◆ REQUIRED TASK ◆
Present as a numbered list the part of the records below that opens with the line containing "pink semicircle: moved 6 px right" and closes with the line containing "red cross: moved 2 px down", both lines included, and omit any blank lines.

◆ DATASET CONTENT ◆
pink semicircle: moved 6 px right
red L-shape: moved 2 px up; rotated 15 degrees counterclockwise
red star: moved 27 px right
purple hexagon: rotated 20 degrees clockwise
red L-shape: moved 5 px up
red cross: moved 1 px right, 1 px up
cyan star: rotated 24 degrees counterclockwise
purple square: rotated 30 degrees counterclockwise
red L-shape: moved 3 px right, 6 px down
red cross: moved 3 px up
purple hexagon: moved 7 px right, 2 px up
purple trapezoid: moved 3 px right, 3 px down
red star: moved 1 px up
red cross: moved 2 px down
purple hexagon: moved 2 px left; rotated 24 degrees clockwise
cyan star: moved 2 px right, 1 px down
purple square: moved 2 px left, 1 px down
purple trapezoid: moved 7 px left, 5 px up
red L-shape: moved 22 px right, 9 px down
--
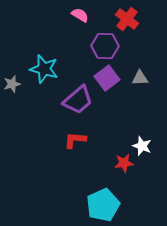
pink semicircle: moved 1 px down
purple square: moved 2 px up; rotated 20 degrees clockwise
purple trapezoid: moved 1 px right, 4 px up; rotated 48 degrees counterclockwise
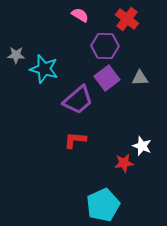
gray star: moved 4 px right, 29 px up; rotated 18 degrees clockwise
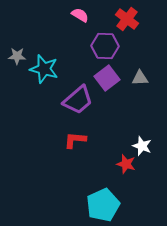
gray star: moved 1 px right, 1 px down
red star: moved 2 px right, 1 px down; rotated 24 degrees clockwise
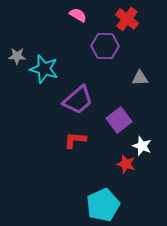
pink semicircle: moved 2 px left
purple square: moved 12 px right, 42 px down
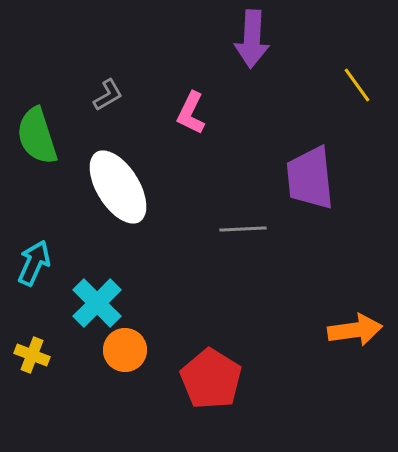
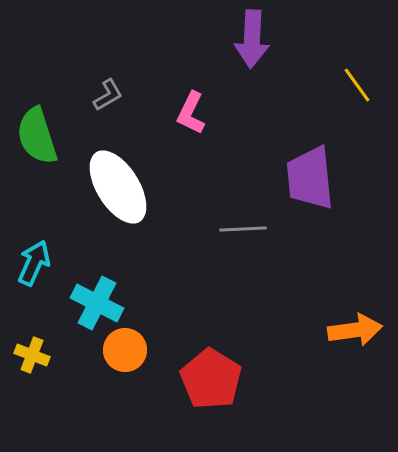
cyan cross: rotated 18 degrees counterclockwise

◆ ANSWER TO THIS TASK ◆
1. pink semicircle: moved 6 px right
2. red L-shape: moved 2 px up; rotated 15 degrees counterclockwise
3. red star: moved 27 px right
4. purple hexagon: rotated 20 degrees clockwise
5. red L-shape: moved 5 px up
6. red cross: moved 1 px right, 1 px up
7. cyan star: rotated 24 degrees counterclockwise
8. purple square: rotated 30 degrees counterclockwise
9. red L-shape: moved 3 px right, 6 px down
10. red cross: moved 3 px up
11. purple hexagon: moved 7 px right, 2 px up
12. purple trapezoid: moved 3 px right, 3 px down
13. red star: moved 1 px up
14. red cross: moved 2 px down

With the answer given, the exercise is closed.